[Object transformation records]
[Start of section]

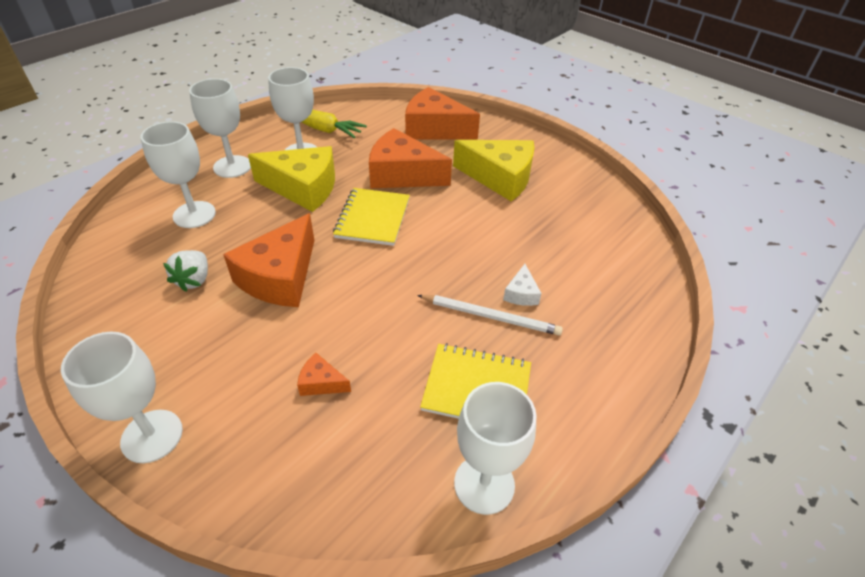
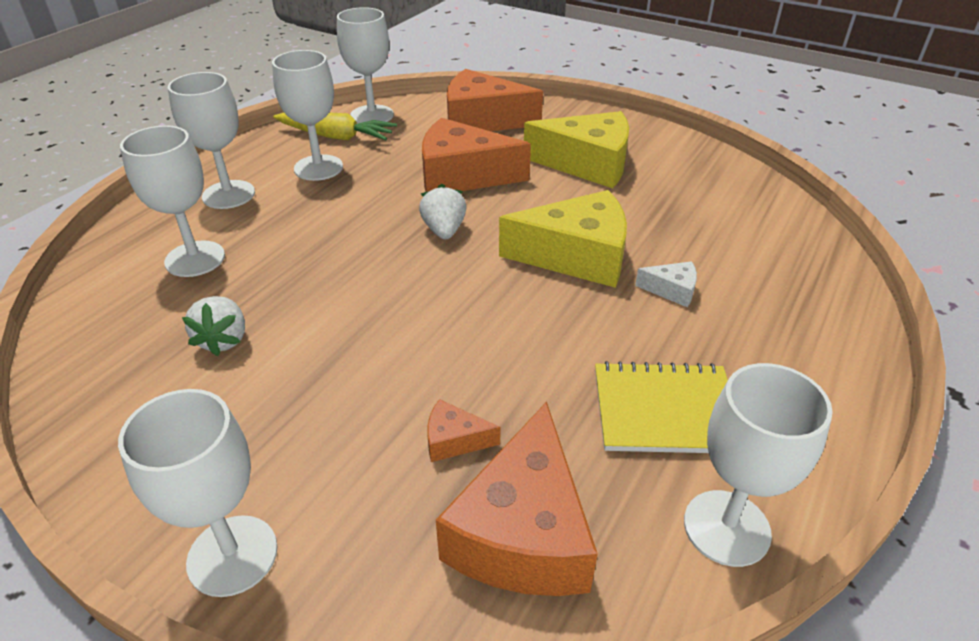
camera: 10 degrees left, 5 degrees down
(280, 277) = (346, 318): orange cheese -> orange cheese (523, 532)
(303, 188) = (336, 207): yellow cheese -> yellow cheese (576, 256)
(354, 114) = (372, 115): none -> white goblet
(372, 218) = (444, 230): yellow notebook -> white strawberry
(491, 316) = (645, 322): white pencil -> none
(521, 293) = (672, 290): white cheese -> white cheese turned 75 degrees counterclockwise

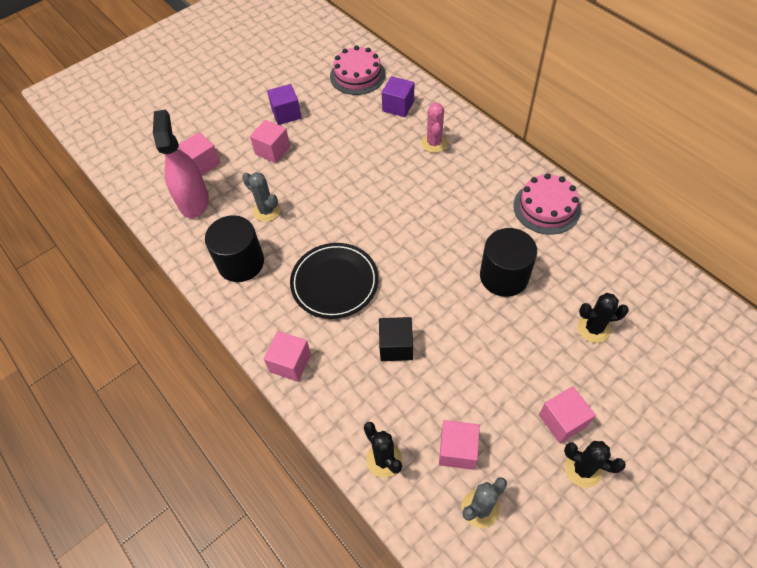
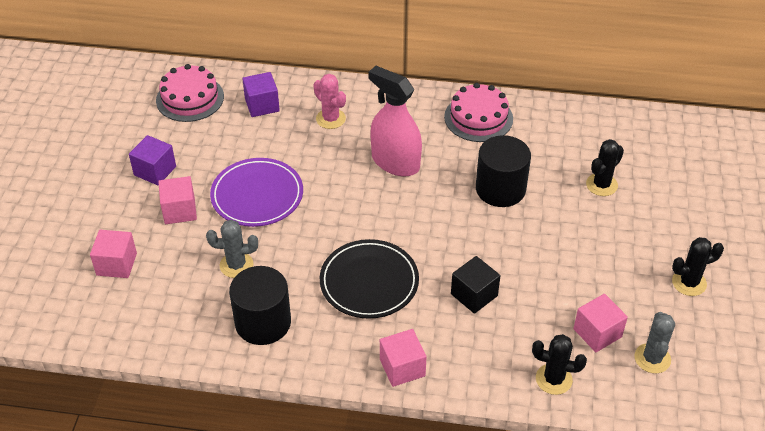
camera: 45 degrees left, 10 degrees down
(193, 201) = (148, 302): pink spray bottle -> pink spray bottle (395, 162)
(328, 170) = (257, 195): none -> purple plate
(562, 420) = (644, 261): pink cube -> none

[End of section]

## Requirement
Reproduce exactly the part of the records above that begins at the line holding "(372, 218) = (444, 230): yellow" and ends at the final line, both included, leaving out the pictures.

## Output for this exercise
(372, 218) = (444, 230): yellow notebook -> white strawberry
(491, 316) = (645, 322): white pencil -> none
(521, 293) = (672, 290): white cheese -> white cheese turned 75 degrees counterclockwise

camera: 45 degrees left, 10 degrees down
(193, 201) = (148, 302): pink spray bottle -> pink spray bottle (395, 162)
(328, 170) = (257, 195): none -> purple plate
(562, 420) = (644, 261): pink cube -> none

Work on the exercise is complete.